» **How to complete this task**
Start the copy at the line containing "R105: 1.2k (+9V, TICK) -> 820 (+9V, TICK)" and run it through the last line of the records. Repeat each line exactly; omit pictures.

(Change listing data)

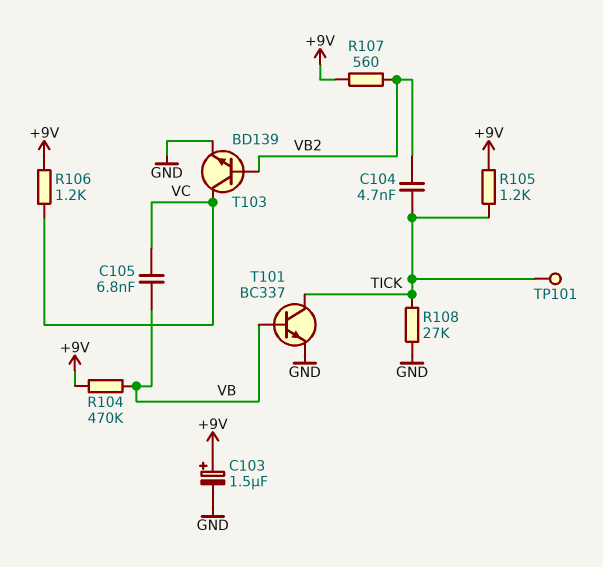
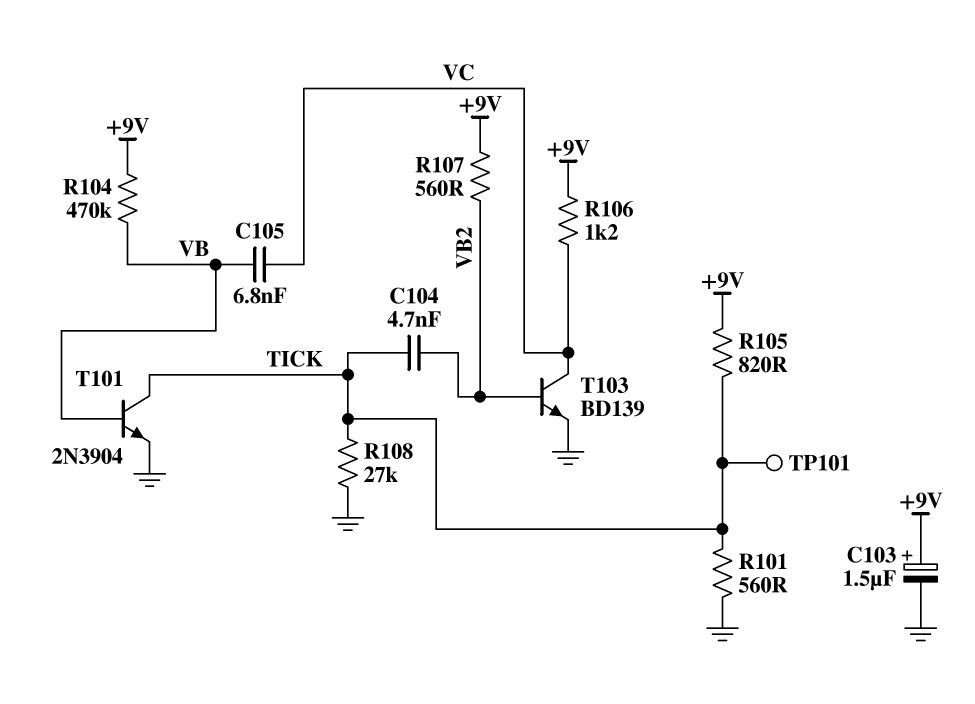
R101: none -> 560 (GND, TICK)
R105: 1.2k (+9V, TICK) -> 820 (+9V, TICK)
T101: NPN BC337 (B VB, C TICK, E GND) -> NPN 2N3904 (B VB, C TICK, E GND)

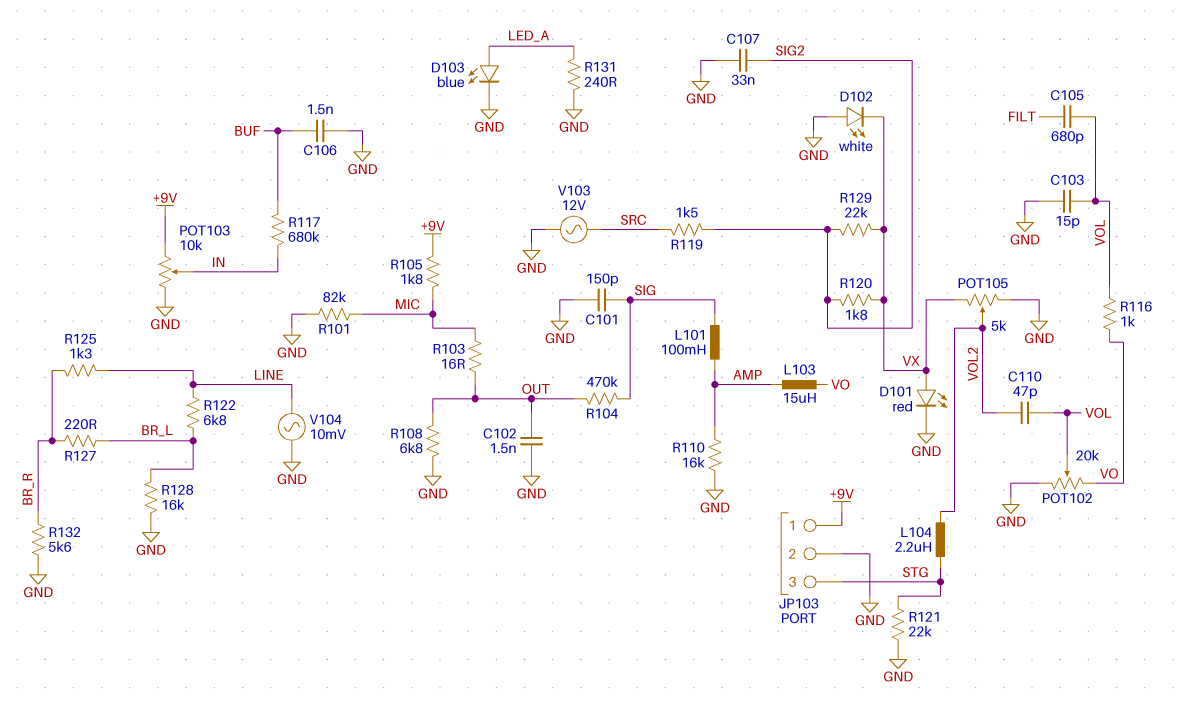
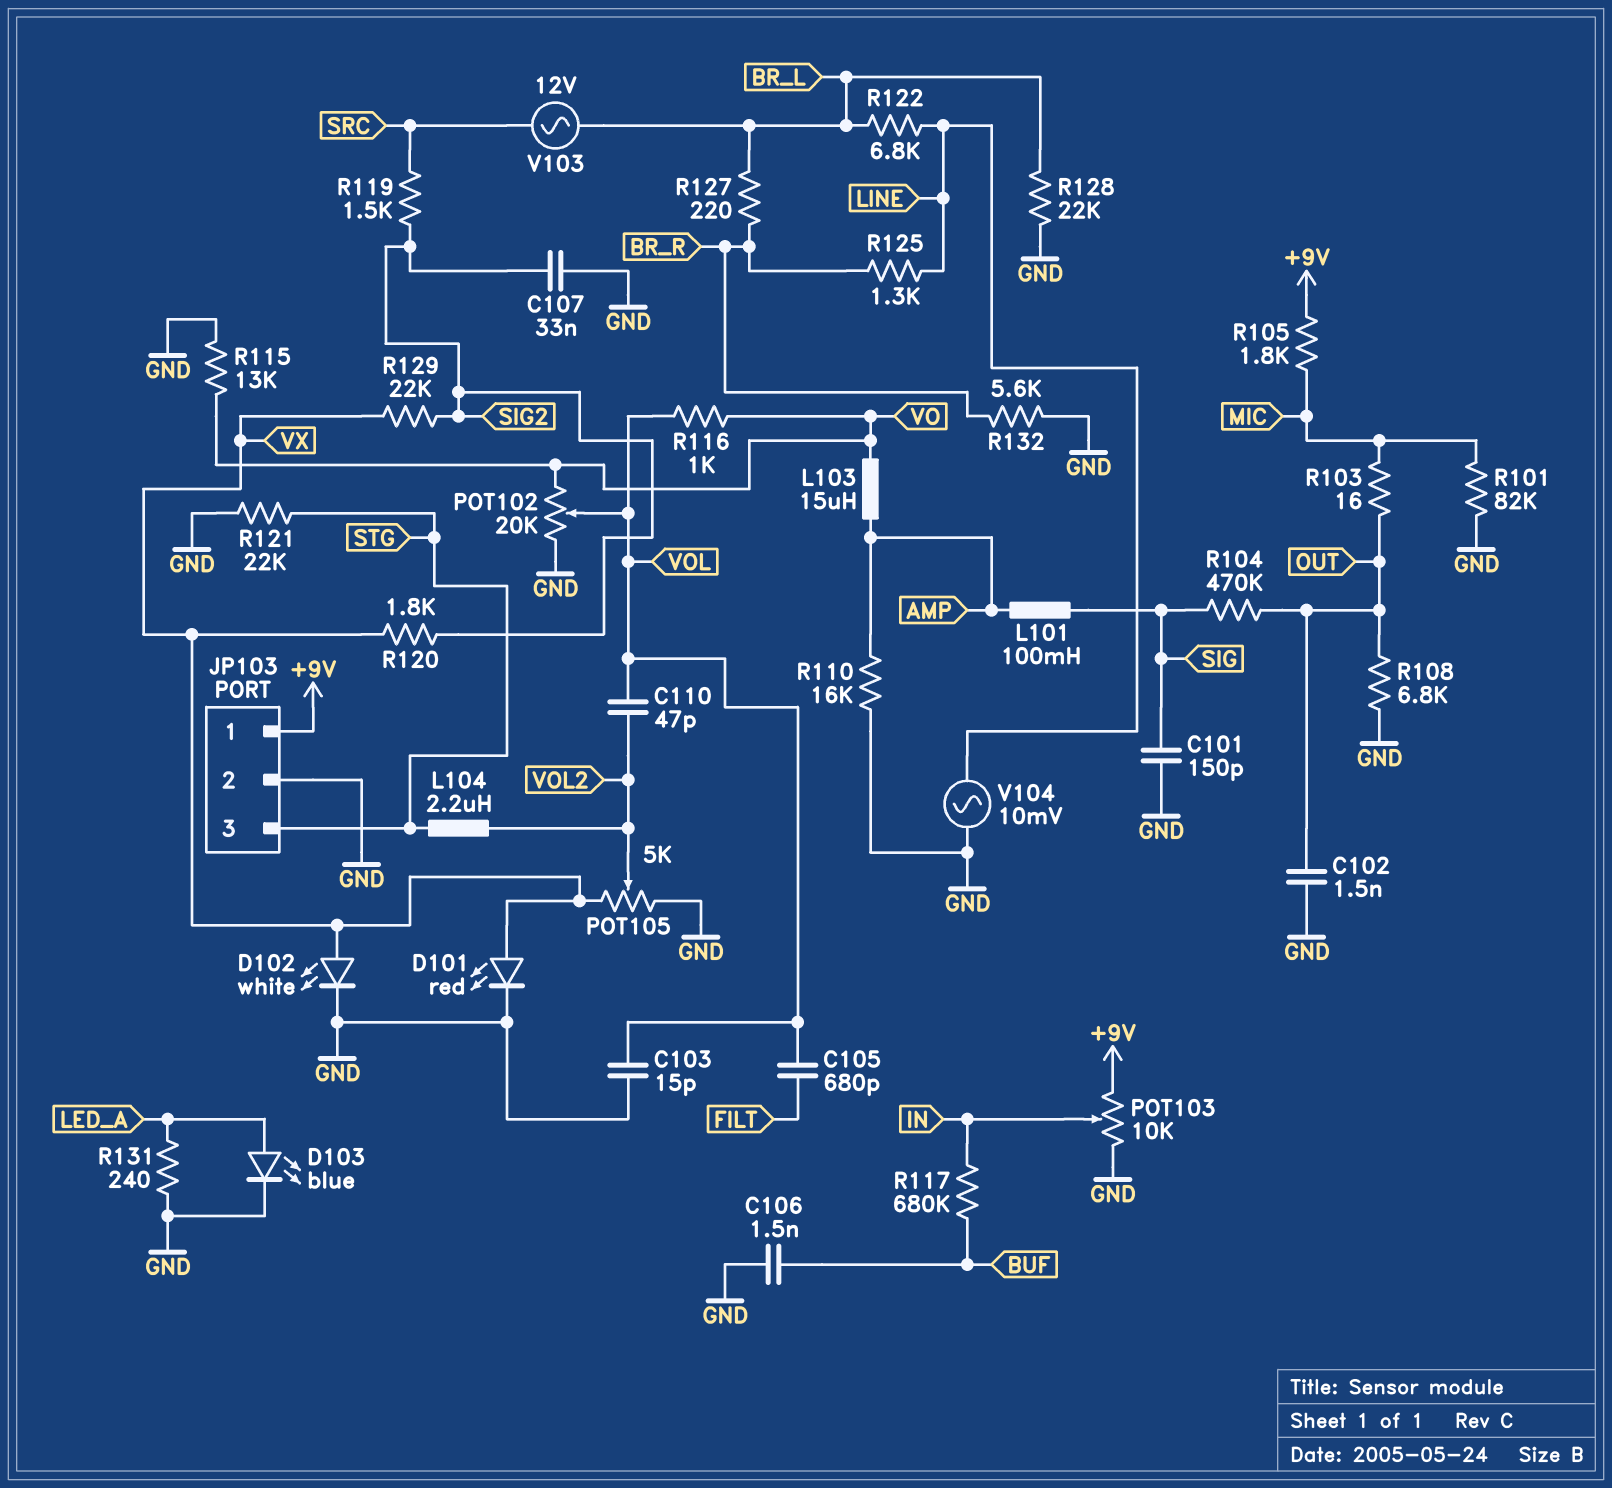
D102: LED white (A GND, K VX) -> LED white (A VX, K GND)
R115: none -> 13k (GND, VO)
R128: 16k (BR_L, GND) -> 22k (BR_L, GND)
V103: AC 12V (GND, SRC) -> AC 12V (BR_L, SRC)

» **Task answer**
R105: 1.2k (+9V, TICK) -> 820 (+9V, TICK)
T101: NPN BC337 (B VB, C TICK, E GND) -> NPN 2N3904 (B VB, C TICK, E GND)

D102: LED white (A GND, K VX) -> LED white (A VX, K GND)
R115: none -> 13k (GND, VO)
R128: 16k (BR_L, GND) -> 22k (BR_L, GND)
V103: AC 12V (GND, SRC) -> AC 12V (BR_L, SRC)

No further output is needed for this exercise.